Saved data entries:
** Begin **
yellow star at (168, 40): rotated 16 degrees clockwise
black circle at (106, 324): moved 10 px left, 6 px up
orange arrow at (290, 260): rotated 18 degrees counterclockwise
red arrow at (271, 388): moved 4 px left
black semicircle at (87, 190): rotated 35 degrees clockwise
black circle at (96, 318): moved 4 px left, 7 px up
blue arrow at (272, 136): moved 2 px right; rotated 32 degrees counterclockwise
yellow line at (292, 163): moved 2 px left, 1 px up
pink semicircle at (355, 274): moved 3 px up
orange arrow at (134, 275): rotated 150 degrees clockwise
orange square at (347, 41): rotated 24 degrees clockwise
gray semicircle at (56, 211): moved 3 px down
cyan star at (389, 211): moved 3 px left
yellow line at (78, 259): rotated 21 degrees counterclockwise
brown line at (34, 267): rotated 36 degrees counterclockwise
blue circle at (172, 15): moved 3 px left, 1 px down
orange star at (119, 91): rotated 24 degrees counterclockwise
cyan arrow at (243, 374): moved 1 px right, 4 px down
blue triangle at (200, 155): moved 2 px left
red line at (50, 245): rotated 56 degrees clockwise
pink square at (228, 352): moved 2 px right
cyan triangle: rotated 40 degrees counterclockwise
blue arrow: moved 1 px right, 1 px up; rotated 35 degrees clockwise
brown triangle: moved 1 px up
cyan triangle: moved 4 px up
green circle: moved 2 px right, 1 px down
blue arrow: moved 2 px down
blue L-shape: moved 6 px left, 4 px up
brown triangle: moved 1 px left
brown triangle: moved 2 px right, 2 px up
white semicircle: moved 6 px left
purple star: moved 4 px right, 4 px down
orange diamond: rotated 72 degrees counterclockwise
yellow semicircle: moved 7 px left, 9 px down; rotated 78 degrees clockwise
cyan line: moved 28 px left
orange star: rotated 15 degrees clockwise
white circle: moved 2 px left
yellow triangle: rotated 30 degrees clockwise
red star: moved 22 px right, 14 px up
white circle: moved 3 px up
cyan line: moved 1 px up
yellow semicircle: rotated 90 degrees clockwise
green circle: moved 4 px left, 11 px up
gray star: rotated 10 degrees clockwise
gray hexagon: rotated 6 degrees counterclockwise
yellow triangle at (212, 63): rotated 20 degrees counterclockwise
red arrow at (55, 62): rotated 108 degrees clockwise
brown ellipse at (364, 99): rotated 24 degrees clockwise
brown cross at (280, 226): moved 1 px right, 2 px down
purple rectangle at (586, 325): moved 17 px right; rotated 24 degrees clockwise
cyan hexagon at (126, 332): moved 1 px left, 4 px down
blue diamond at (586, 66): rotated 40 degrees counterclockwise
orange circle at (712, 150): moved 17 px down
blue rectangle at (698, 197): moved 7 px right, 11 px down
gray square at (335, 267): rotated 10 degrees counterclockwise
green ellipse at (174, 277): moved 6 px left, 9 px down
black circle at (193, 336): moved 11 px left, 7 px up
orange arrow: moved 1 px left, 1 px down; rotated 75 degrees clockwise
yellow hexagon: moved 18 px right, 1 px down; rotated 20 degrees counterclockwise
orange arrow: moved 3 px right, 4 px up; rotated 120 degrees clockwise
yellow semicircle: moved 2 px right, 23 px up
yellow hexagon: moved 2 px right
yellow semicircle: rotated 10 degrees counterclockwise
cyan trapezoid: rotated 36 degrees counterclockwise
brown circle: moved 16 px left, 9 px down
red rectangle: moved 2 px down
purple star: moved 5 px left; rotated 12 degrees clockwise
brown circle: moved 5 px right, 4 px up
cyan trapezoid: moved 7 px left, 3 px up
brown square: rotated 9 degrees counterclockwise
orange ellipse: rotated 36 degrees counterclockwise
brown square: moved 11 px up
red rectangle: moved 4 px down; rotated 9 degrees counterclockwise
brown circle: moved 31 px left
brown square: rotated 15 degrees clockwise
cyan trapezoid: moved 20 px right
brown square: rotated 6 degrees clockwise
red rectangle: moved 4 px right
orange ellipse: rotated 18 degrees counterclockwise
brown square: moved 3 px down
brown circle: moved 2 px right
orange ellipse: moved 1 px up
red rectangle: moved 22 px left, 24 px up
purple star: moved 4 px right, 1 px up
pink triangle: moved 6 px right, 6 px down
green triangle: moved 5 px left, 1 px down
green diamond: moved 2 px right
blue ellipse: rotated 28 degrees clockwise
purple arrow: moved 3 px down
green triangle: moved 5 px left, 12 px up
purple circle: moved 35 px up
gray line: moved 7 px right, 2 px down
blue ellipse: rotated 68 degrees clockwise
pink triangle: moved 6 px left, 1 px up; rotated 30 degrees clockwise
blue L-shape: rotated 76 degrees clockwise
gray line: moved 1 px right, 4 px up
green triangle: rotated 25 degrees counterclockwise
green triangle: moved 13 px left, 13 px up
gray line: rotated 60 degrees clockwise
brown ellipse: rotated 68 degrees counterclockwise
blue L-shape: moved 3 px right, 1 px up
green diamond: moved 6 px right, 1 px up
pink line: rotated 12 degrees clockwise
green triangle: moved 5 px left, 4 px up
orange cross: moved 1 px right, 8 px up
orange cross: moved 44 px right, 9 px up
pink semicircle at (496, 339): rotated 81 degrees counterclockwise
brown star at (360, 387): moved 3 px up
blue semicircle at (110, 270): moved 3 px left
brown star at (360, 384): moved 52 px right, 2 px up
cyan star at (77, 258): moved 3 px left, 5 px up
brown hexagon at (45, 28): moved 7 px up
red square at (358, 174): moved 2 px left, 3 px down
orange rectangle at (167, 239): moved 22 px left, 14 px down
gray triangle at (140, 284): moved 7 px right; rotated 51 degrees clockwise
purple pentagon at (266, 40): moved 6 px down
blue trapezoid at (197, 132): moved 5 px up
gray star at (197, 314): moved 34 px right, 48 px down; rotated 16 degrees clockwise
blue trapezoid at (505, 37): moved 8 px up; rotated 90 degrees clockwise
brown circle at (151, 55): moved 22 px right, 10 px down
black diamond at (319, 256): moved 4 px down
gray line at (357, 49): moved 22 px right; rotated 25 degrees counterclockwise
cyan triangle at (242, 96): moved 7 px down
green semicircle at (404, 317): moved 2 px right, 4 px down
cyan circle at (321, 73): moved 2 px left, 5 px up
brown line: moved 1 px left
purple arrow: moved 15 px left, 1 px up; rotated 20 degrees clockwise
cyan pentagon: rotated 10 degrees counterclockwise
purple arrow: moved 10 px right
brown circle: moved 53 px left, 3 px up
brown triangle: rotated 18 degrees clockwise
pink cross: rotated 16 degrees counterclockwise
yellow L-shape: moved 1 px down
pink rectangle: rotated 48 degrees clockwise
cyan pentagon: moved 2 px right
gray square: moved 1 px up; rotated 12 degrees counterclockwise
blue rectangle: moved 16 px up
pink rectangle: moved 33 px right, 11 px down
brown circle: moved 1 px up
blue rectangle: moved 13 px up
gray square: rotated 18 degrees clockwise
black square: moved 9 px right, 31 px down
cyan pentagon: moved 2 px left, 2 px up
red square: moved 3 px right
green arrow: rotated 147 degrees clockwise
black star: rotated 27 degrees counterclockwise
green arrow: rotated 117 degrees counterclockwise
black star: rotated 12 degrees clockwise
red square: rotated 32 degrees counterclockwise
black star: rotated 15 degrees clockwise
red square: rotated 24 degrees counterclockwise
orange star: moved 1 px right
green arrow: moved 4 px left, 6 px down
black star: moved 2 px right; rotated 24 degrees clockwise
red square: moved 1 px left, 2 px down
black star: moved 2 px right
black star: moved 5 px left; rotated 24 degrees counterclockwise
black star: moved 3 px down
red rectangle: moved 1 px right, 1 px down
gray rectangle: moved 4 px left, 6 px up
** End **
## What the task requires
Report every line of the material above that contains the word "pink", treating uppercase and lowercase as different.

## Written answer
pink semicircle at (355, 274): moved 3 px up
pink square at (228, 352): moved 2 px right
pink triangle: moved 6 px right, 6 px down
pink triangle: moved 6 px left, 1 px up; rotated 30 degrees clockwise
pink line: rotated 12 degrees clockwise
pink semicircle at (496, 339): rotated 81 degrees counterclockwise
pink cross: rotated 16 degrees counterclockwise
pink rectangle: rotated 48 degrees clockwise
pink rectangle: moved 33 px right, 11 px down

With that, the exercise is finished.